Supplied records section start

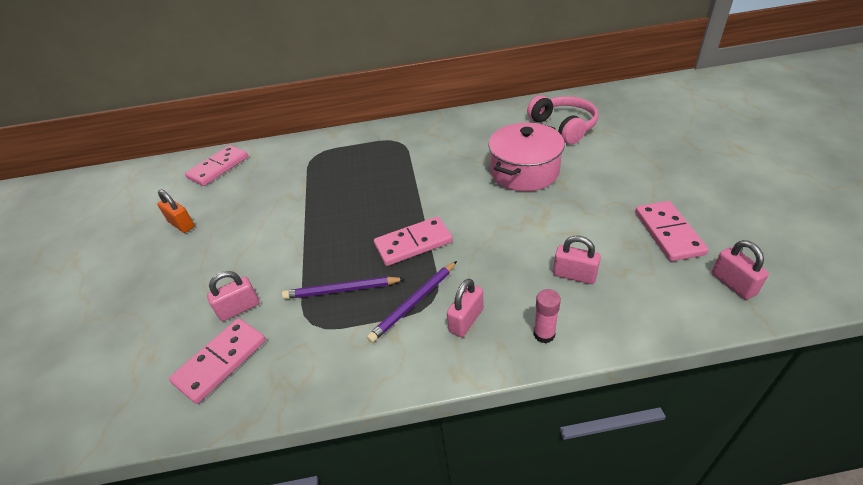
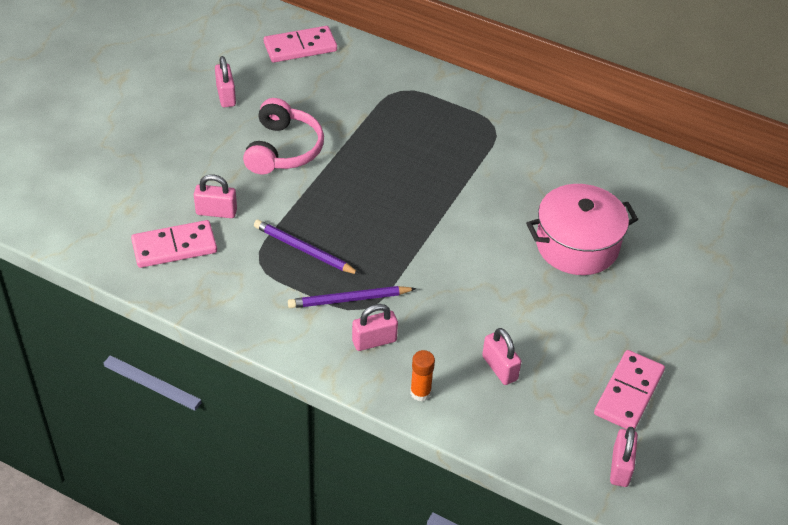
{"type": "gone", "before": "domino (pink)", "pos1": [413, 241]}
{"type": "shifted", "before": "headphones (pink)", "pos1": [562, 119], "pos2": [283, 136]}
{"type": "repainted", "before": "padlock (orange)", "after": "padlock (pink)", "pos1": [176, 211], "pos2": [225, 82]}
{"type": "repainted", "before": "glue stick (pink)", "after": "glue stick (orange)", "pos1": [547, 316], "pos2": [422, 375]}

Supplied records section end
Supplied records section start

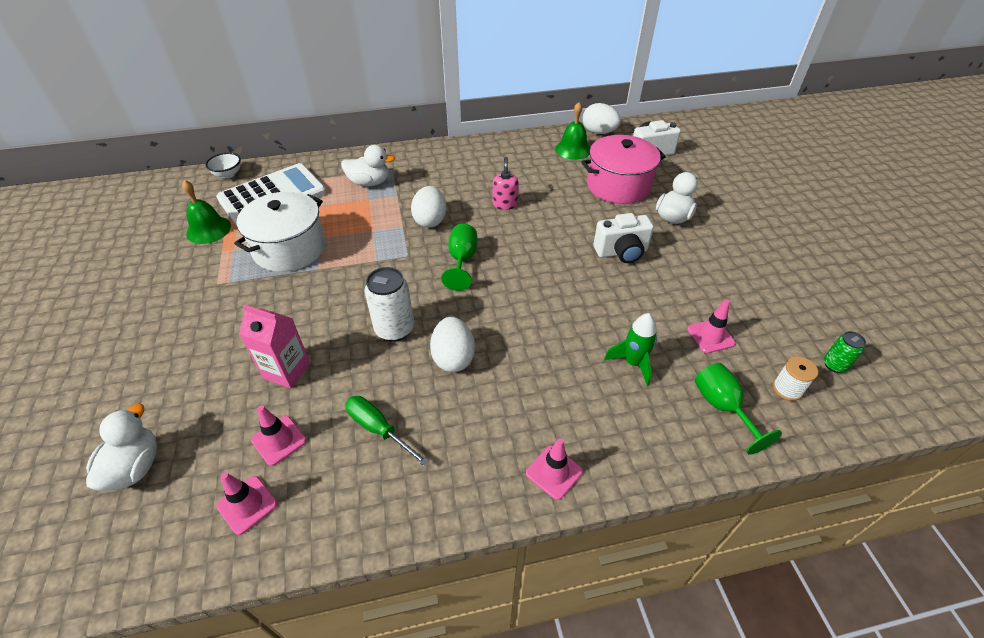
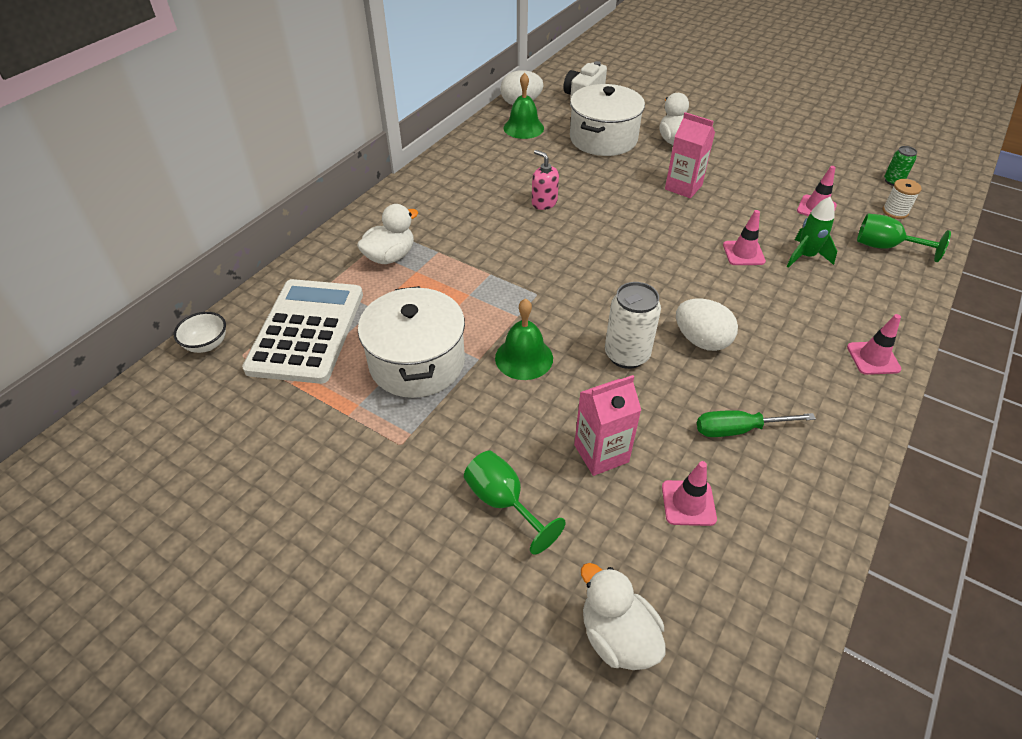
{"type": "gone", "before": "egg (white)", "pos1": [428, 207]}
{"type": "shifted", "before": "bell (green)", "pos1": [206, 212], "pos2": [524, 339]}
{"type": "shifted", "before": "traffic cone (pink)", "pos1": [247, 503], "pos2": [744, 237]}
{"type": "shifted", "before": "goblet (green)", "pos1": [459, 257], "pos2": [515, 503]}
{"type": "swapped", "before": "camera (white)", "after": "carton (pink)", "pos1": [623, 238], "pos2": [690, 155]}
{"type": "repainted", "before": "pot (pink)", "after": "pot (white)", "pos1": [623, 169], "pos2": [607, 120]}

Supplied records section end

▸ **Directions**
The expected output is one number: how many lines of the data above hold the string "after".

▸ **Response to this task**
4